| What to work on |
In the entries below, find each line with the word "DGND" and return it.
Provided data below:
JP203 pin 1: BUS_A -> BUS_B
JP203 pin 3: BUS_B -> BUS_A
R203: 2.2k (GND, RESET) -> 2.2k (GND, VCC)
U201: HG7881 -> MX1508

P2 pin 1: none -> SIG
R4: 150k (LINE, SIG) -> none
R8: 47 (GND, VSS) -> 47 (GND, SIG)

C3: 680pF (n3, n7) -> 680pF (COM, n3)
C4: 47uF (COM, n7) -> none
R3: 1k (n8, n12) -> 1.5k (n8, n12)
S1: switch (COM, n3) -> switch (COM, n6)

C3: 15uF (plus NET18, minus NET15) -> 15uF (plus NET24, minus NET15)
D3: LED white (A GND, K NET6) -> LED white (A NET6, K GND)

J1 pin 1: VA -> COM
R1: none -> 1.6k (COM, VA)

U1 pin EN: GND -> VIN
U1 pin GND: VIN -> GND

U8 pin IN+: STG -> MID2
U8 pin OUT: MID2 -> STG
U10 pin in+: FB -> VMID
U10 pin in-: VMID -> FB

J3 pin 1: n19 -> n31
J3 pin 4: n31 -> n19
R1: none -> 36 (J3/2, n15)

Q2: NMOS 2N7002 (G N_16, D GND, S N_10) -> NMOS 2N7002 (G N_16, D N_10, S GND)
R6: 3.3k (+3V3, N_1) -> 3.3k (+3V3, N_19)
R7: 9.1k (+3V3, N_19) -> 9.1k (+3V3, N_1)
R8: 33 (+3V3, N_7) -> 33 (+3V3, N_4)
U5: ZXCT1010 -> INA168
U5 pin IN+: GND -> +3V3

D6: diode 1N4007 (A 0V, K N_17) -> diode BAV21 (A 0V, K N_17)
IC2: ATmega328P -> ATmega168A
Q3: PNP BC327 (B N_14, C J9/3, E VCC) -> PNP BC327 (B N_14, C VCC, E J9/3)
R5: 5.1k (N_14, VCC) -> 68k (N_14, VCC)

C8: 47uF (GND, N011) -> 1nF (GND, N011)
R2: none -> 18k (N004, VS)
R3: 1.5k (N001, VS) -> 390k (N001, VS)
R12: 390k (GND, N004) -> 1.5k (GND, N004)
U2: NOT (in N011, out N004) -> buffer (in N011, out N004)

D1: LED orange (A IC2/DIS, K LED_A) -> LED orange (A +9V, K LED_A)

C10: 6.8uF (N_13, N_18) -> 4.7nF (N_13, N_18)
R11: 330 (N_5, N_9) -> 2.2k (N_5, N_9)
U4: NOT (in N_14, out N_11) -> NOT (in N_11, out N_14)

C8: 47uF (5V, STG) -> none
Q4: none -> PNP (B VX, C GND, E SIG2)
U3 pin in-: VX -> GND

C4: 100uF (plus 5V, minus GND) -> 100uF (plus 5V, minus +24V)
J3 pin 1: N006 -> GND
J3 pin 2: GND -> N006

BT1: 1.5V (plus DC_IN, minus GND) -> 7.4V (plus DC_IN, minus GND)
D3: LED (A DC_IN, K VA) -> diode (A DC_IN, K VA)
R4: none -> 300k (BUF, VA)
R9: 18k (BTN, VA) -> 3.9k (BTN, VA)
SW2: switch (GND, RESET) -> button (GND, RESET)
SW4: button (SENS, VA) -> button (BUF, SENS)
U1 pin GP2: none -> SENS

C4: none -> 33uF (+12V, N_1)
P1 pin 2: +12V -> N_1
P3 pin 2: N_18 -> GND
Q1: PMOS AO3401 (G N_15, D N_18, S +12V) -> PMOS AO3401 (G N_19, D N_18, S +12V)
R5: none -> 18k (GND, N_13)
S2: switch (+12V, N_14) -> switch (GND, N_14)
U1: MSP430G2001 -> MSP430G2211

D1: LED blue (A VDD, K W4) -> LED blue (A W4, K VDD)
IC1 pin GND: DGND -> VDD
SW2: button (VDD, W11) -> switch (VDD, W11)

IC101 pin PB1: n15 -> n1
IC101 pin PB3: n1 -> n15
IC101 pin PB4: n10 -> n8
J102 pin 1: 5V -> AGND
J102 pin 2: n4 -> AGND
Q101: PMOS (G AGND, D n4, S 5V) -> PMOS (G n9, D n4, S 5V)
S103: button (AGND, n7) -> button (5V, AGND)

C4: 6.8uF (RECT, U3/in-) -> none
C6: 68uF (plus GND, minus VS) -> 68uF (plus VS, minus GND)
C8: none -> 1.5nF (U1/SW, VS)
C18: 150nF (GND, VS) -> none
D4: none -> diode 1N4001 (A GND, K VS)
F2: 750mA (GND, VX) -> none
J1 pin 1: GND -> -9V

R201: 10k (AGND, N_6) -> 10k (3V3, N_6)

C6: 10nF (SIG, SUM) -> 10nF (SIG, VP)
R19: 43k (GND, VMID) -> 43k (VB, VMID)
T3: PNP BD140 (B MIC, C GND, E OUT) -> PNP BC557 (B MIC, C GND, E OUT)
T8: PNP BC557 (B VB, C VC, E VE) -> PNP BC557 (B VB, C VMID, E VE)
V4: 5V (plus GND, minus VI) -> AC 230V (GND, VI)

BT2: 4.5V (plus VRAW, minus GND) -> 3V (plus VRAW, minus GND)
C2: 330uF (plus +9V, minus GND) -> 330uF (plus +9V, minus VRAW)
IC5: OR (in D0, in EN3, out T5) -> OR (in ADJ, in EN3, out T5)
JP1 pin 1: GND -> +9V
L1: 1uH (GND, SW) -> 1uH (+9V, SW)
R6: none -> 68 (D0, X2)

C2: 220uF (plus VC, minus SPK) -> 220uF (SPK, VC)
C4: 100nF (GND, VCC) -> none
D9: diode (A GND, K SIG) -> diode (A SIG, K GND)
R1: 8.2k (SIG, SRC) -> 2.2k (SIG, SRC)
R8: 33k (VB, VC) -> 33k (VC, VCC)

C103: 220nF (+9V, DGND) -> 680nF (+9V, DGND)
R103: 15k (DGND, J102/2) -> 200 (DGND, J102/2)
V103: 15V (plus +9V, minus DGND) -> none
End of Provided data.
| Exercise output |
IC1 pin GND: DGND -> VDD
C103: 220nF (+9V, DGND) -> 680nF (+9V, DGND)
R103: 15k (DGND, J102/2) -> 200 (DGND, J102/2)
V103: 15V (plus +9V, minus DGND) -> none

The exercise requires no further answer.